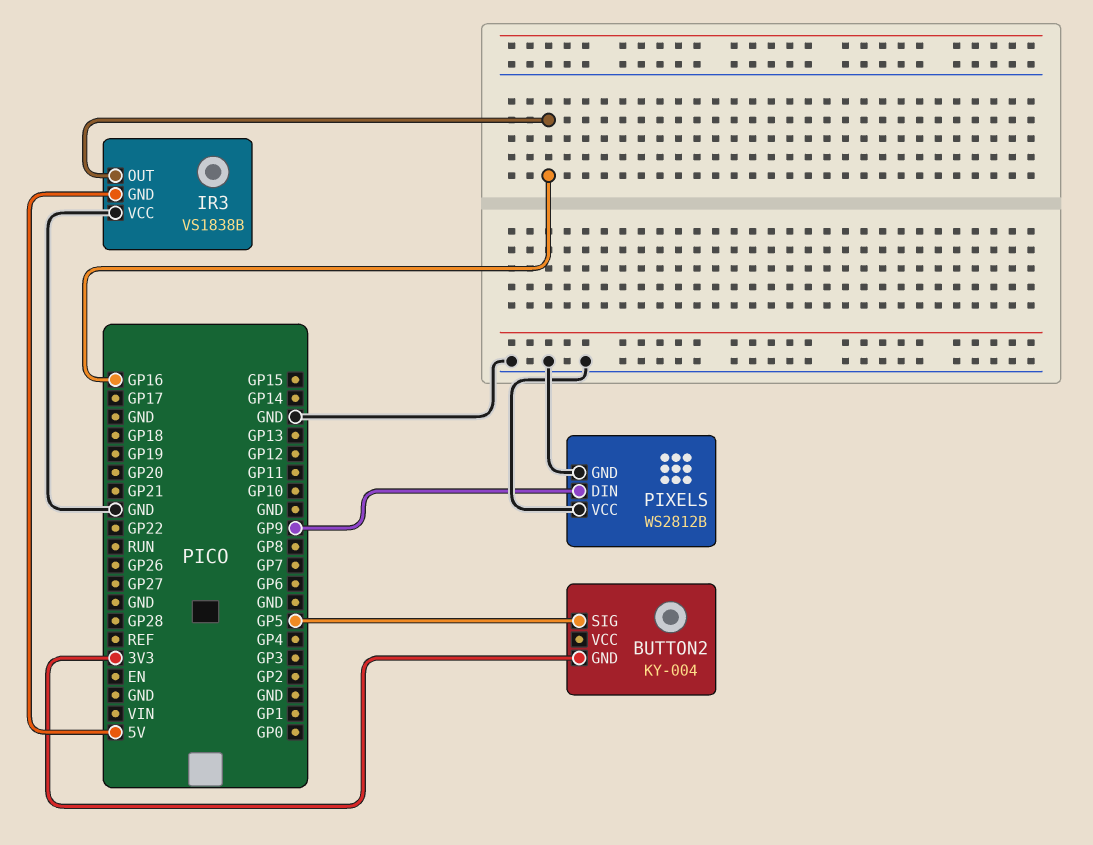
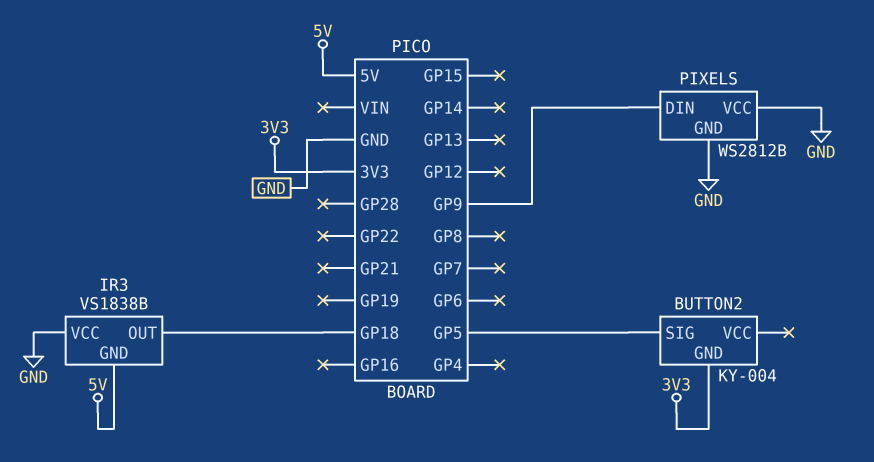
IR3 pin OUT: GP16 -> GP18

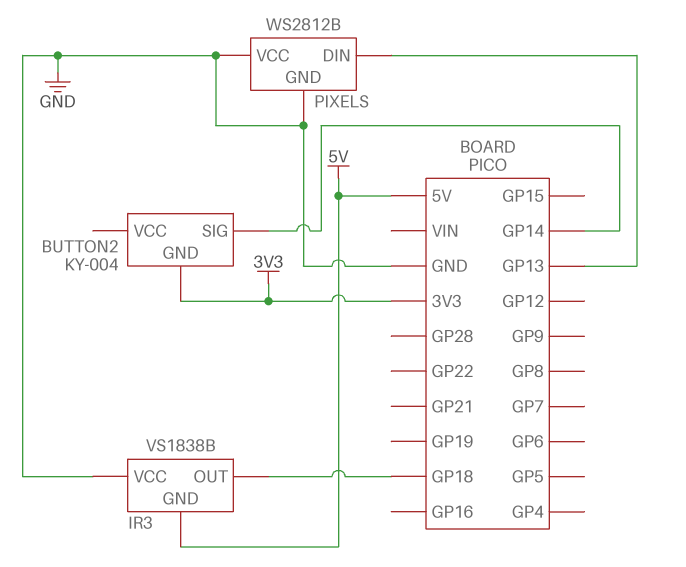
BUTTON2 pin SIG: GP5 -> GP14
PIXELS pin DIN: GP9 -> GP13

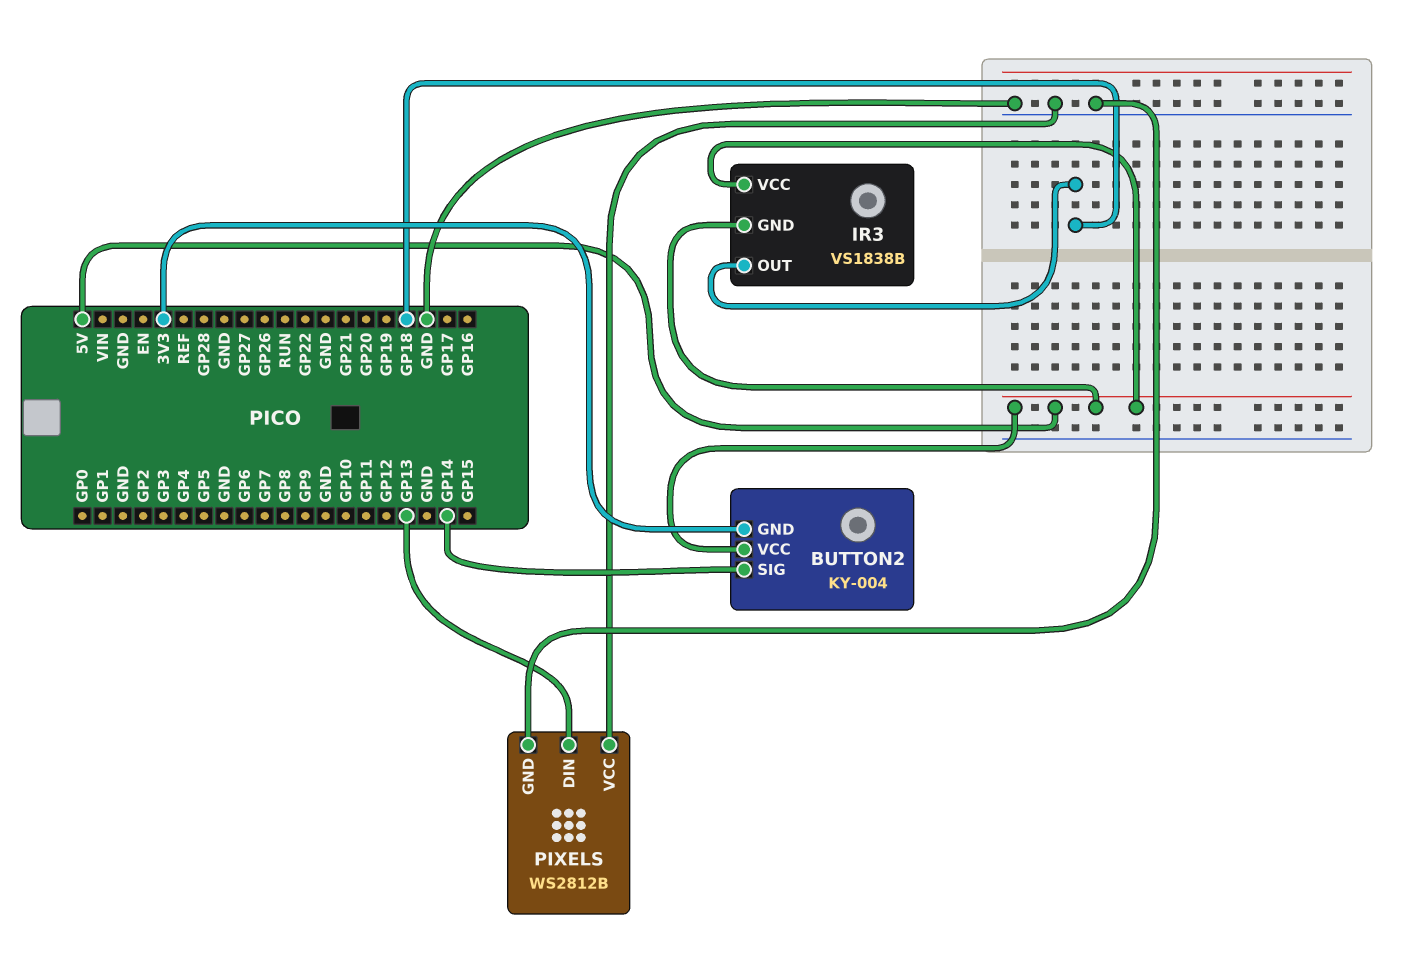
BUTTON2 pin VCC: none -> 5V
IR3 pin VCC: GND -> 5V

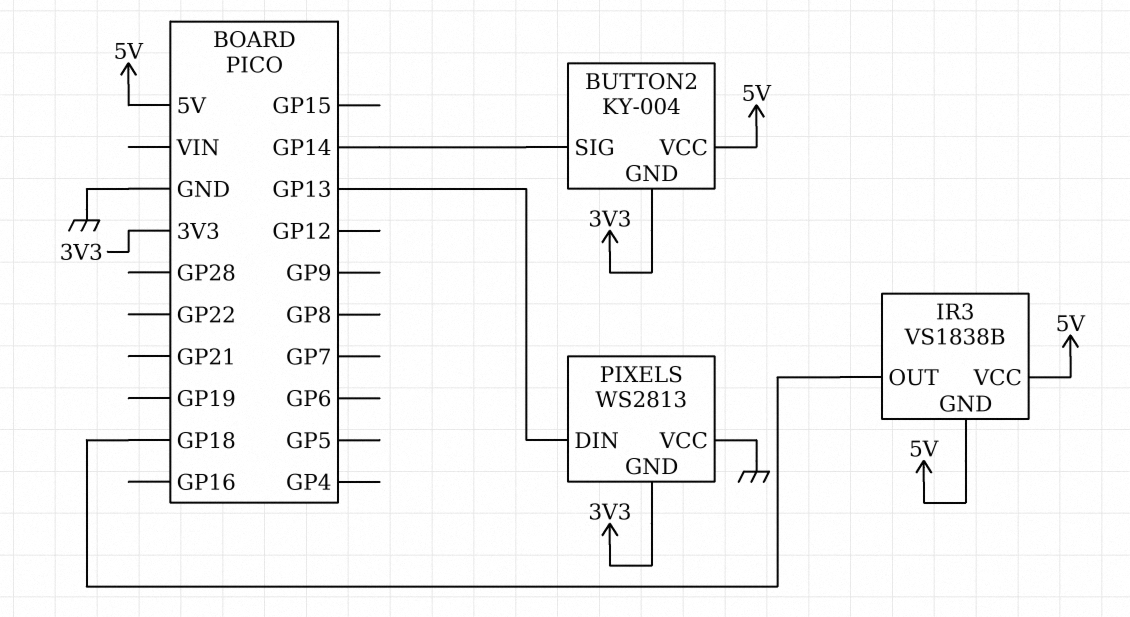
PIXELS: WS2812B -> WS2813
PIXELS pin GND: GND -> 3V3

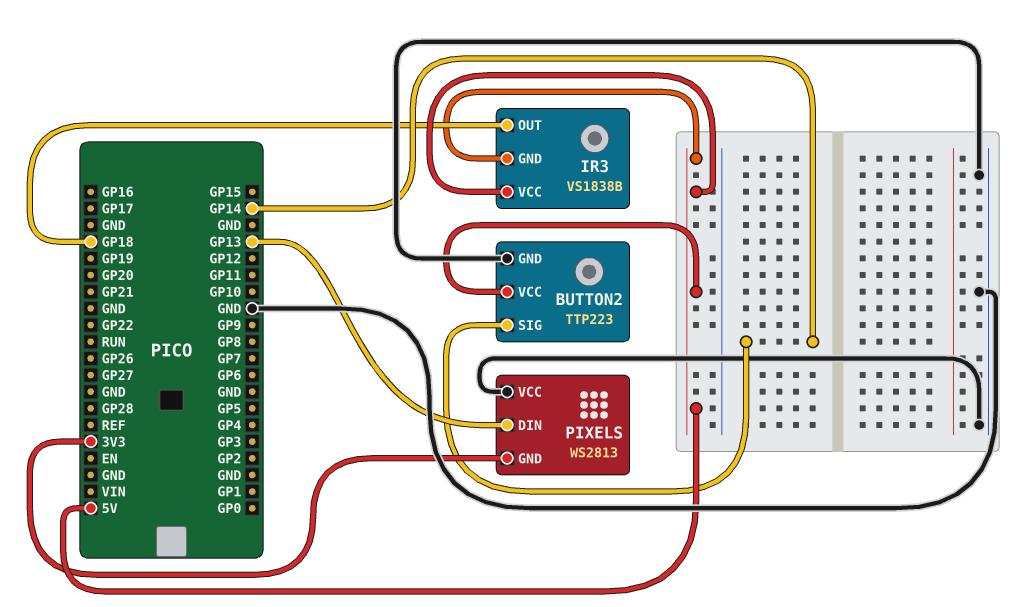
BUTTON2: KY-004 -> TTP223
BUTTON2 pin GND: 3V3 -> GND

+---+

Repeat the material exactly. Any picture in it should be dropped.

IR3 pin OUT: GP16 -> GP18

BUTTON2 pin SIG: GP5 -> GP14
PIXELS pin DIN: GP9 -> GP13

BUTTON2 pin VCC: none -> 5V
IR3 pin VCC: GND -> 5V

PIXELS: WS2812B -> WS2813
PIXELS pin GND: GND -> 3V3

BUTTON2: KY-004 -> TTP223
BUTTON2 pin GND: 3V3 -> GND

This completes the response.